Written instruction – Render as a numbered list the part of the entries that opens with the line containing "Question: Which of" and closes with the line containing "Question: Considering the", both ends included, leaving out blank lines.

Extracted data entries
—————

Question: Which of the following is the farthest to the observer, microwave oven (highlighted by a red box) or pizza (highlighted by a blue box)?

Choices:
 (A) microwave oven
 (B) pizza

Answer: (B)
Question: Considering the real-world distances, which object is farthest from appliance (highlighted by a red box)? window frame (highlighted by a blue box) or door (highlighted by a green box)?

—————

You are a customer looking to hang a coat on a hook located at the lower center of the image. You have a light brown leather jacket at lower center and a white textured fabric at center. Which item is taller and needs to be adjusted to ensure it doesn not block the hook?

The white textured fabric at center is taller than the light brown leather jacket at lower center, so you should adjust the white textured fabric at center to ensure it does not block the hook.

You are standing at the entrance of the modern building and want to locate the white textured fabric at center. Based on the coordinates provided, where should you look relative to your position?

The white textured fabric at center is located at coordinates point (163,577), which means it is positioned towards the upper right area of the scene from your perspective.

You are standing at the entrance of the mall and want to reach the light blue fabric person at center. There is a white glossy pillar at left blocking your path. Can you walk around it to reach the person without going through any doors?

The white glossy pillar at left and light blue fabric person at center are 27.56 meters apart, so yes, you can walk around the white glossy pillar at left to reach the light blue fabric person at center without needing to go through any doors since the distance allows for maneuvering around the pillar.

—————

Answer –
1. Question: Which of the following is the farthest to the observer, microwave oven (highlighted by a red box) or pizza (highlighted by a blue box)?
2. Choices:
3.  (A) microwave oven
4.  (B) pizza
5. Answer: (B)
6. Question: Considering the real-world distances, which object is farthest from appliance (highlighted by a red box)? window frame (highlighted by a blue box) or door (highlighted by a green box)?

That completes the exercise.